Each line starting at the one that contains "AUDIO pin BUSY: B6 -> A0" and ending at the one that contains "SOIL2 pin VCC: 3V3 -> none" must be returned exactly, and the rest of the listing is left out.

====

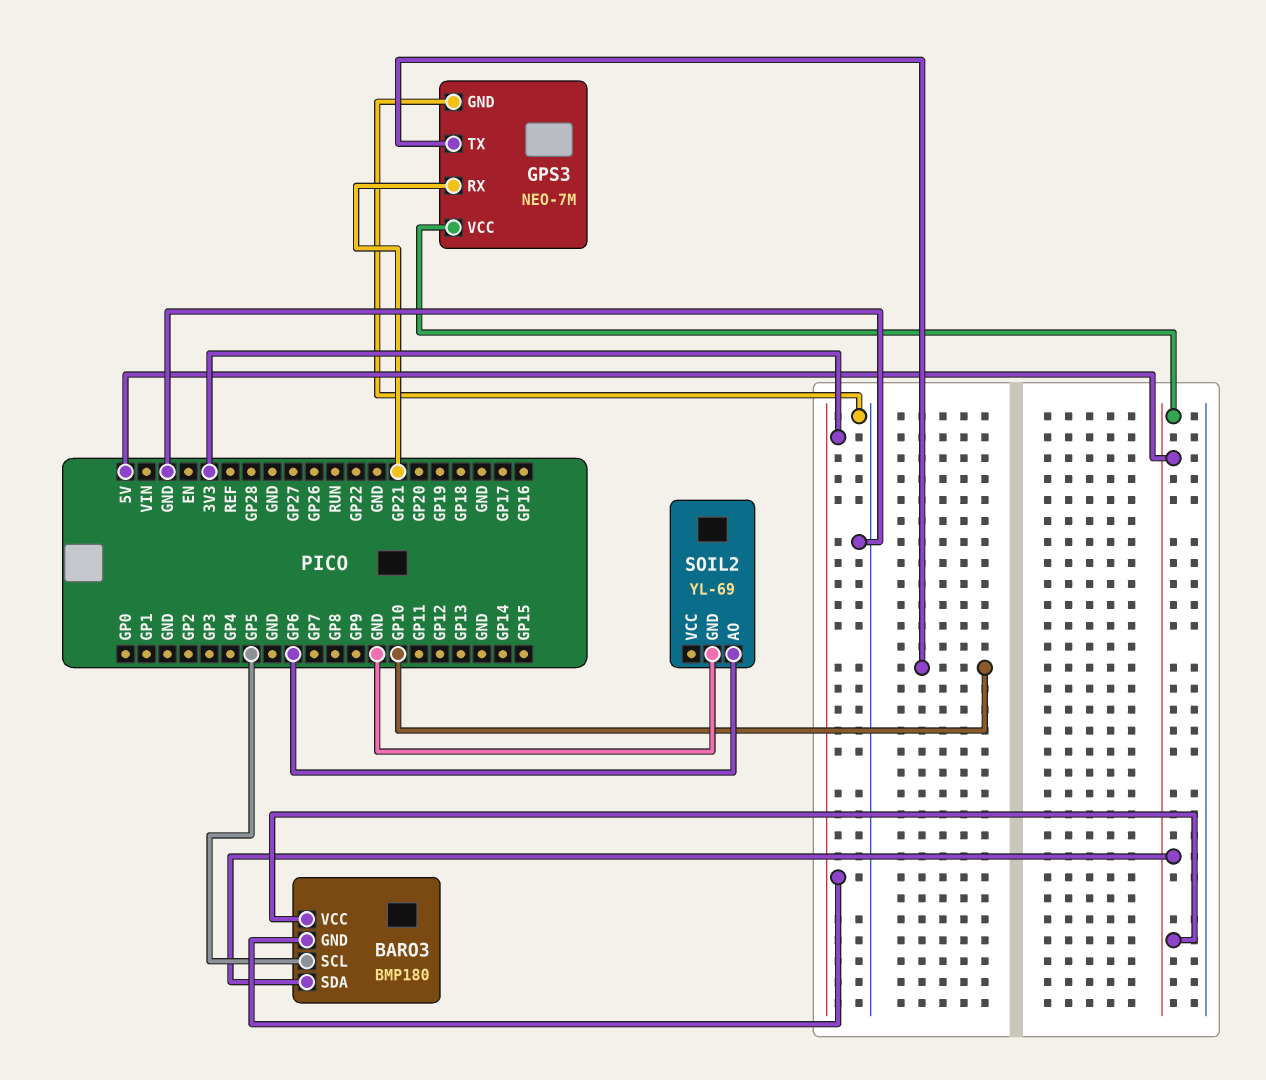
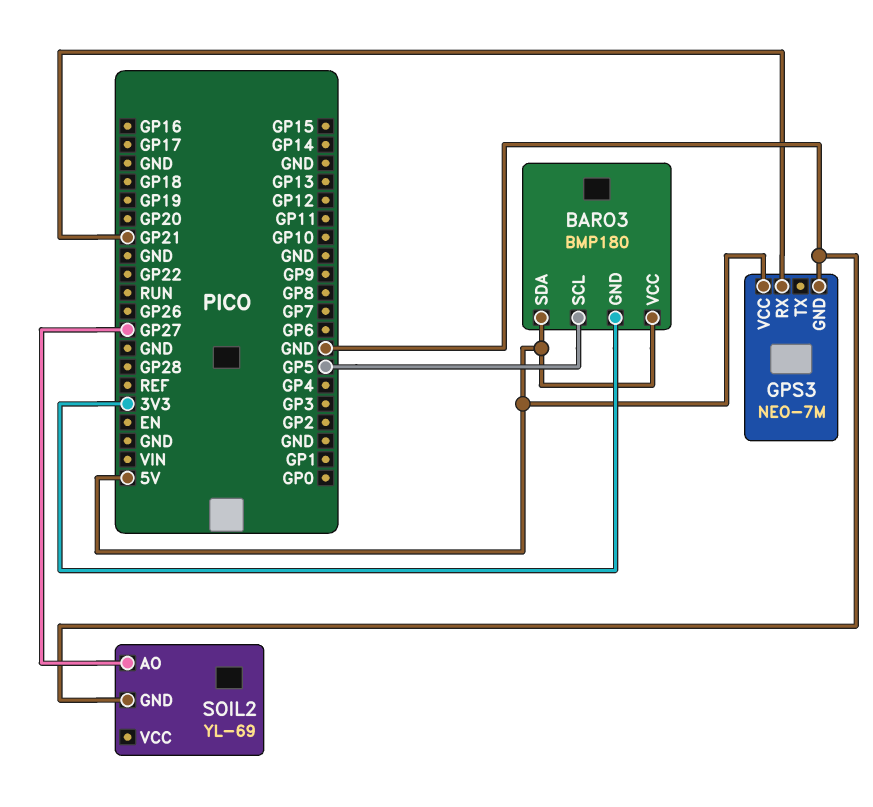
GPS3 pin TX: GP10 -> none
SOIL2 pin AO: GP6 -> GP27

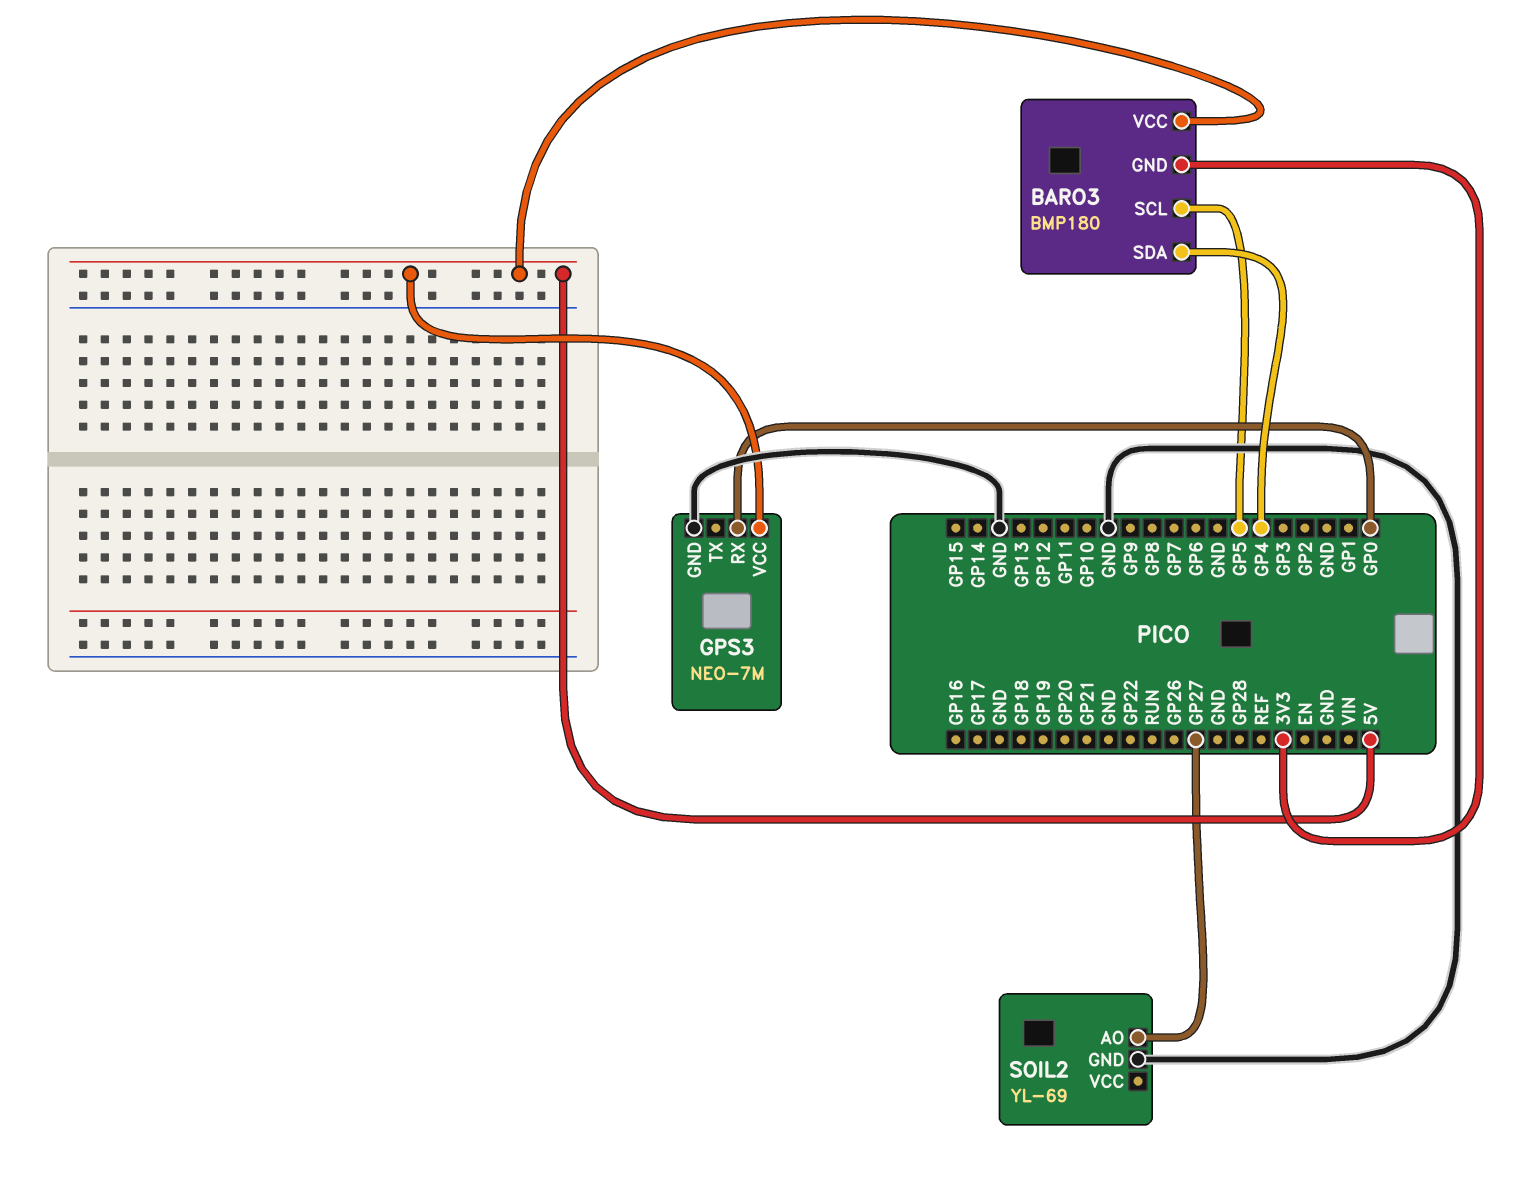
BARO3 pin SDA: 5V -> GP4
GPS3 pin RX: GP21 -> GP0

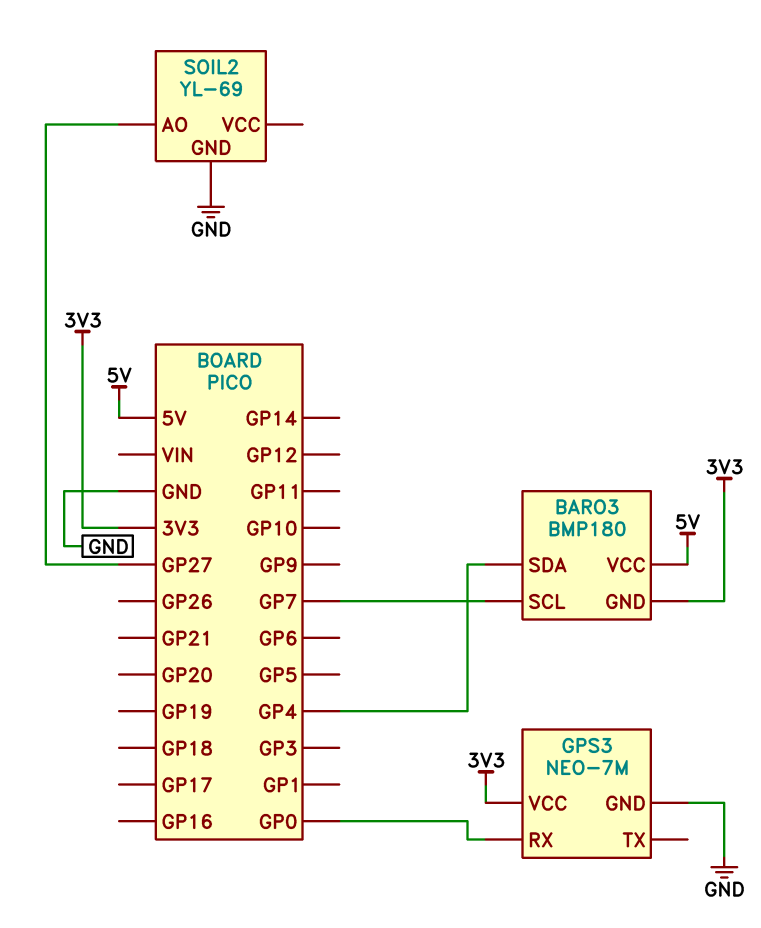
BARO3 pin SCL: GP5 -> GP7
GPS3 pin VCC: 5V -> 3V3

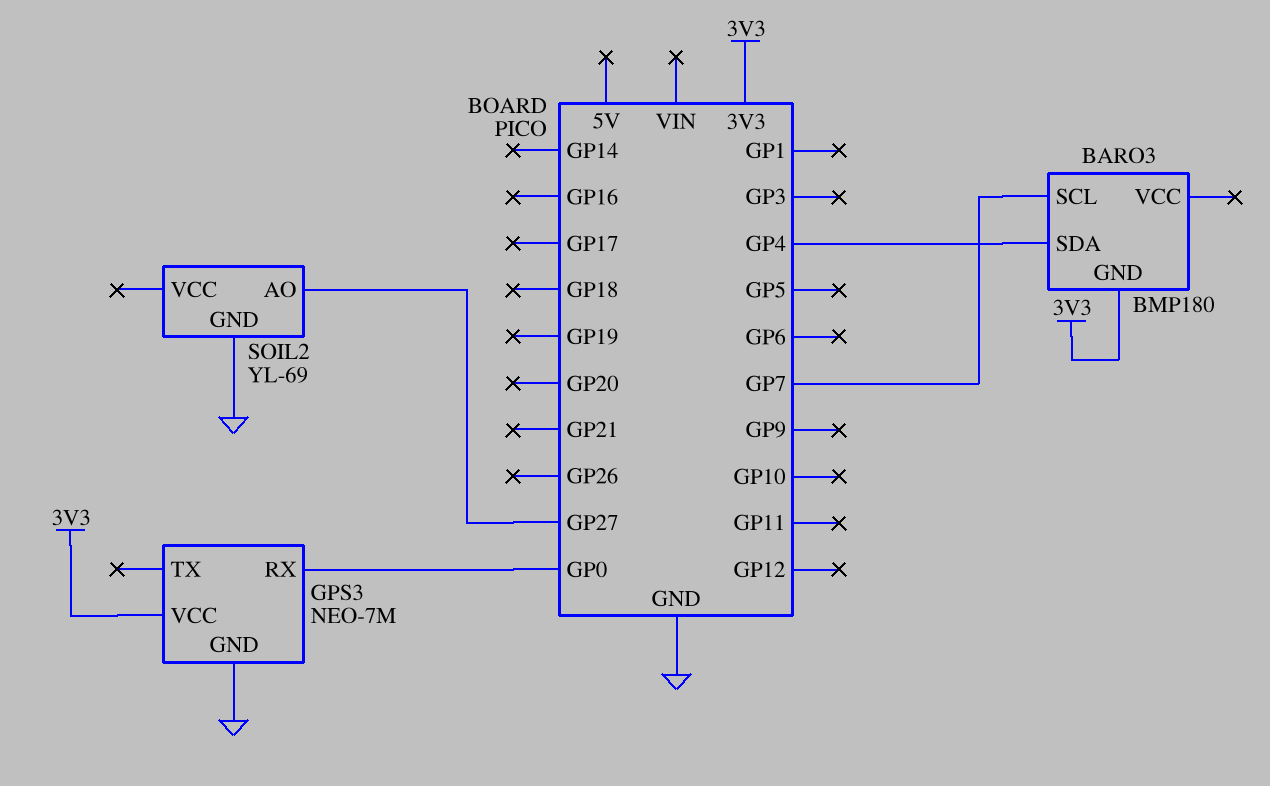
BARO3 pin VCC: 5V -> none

====

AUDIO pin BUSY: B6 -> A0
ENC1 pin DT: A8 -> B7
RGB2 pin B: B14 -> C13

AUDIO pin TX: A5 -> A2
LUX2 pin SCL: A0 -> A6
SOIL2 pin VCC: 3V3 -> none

====

- **RESPONSE TO THE TASK**:
AUDIO pin BUSY: B6 -> A0
ENC1 pin DT: A8 -> B7
RGB2 pin B: B14 -> C13

AUDIO pin TX: A5 -> A2
LUX2 pin SCL: A0 -> A6
SOIL2 pin VCC: 3V3 -> none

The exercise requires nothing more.